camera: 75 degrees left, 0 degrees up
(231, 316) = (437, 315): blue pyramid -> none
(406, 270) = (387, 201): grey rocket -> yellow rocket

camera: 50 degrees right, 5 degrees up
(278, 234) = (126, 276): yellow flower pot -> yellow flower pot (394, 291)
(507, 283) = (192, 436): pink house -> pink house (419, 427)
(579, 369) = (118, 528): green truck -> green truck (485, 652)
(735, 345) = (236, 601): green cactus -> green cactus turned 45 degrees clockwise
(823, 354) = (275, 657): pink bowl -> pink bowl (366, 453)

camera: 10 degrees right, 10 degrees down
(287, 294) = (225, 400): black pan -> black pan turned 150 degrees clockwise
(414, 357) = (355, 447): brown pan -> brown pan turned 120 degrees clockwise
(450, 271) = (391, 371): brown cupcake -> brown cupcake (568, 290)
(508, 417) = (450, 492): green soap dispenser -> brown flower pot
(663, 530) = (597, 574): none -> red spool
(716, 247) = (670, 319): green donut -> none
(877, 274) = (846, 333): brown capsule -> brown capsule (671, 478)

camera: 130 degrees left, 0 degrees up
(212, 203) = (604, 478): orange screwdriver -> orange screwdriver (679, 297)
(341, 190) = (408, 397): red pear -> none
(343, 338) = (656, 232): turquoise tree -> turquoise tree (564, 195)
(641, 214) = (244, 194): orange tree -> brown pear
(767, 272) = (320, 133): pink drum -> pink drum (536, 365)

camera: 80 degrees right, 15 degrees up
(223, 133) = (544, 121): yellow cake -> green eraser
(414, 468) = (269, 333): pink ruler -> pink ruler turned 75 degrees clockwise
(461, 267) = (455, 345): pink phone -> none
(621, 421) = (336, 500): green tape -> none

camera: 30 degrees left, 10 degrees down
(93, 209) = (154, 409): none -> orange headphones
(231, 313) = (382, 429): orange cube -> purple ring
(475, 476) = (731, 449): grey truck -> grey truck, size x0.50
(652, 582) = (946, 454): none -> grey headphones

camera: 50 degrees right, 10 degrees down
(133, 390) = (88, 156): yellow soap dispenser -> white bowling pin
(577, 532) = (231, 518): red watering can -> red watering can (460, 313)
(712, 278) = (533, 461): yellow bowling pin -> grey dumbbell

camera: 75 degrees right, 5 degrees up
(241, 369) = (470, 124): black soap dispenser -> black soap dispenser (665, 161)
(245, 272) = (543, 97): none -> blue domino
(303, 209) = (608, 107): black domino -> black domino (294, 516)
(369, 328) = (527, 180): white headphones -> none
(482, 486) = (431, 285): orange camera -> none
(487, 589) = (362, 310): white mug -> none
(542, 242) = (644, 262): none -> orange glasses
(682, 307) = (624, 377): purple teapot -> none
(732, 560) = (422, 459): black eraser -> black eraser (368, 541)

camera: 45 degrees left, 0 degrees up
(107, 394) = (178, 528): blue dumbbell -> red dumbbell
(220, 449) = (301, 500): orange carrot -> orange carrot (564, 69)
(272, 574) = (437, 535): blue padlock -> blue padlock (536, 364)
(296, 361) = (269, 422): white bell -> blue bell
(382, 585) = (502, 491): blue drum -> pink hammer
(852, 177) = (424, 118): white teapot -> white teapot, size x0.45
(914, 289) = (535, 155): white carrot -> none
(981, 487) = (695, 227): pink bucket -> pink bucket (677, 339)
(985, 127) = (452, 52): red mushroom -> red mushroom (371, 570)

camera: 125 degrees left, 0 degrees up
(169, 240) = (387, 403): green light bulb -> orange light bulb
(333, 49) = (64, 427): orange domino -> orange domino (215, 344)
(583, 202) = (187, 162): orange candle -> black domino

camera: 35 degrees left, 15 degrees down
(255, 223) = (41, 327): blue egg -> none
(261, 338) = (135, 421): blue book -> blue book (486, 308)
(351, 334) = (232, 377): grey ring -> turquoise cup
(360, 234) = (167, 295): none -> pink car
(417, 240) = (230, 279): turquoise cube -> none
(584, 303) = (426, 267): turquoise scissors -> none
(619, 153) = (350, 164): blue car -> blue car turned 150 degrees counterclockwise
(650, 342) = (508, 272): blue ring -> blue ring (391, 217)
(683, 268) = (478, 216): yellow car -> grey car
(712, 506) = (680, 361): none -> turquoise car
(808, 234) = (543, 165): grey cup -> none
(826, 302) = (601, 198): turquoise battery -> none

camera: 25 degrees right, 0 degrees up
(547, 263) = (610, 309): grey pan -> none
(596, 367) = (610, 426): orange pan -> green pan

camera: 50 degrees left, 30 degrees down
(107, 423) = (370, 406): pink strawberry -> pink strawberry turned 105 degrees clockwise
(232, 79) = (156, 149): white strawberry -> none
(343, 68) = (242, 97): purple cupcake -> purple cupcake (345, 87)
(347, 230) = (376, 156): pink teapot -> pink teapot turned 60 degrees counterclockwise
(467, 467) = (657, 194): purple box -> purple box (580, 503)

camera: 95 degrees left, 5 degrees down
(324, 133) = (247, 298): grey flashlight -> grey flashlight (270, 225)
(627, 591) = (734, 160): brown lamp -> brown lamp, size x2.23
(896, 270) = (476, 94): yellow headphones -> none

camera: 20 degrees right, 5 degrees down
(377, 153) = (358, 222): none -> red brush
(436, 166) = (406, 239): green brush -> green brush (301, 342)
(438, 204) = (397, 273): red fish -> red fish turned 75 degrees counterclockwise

## HOW TO COMPLETE THIS TASK
Lines above with the word "green" should be counted, and the reply is that count alone.

## OUTPUT BELOW
9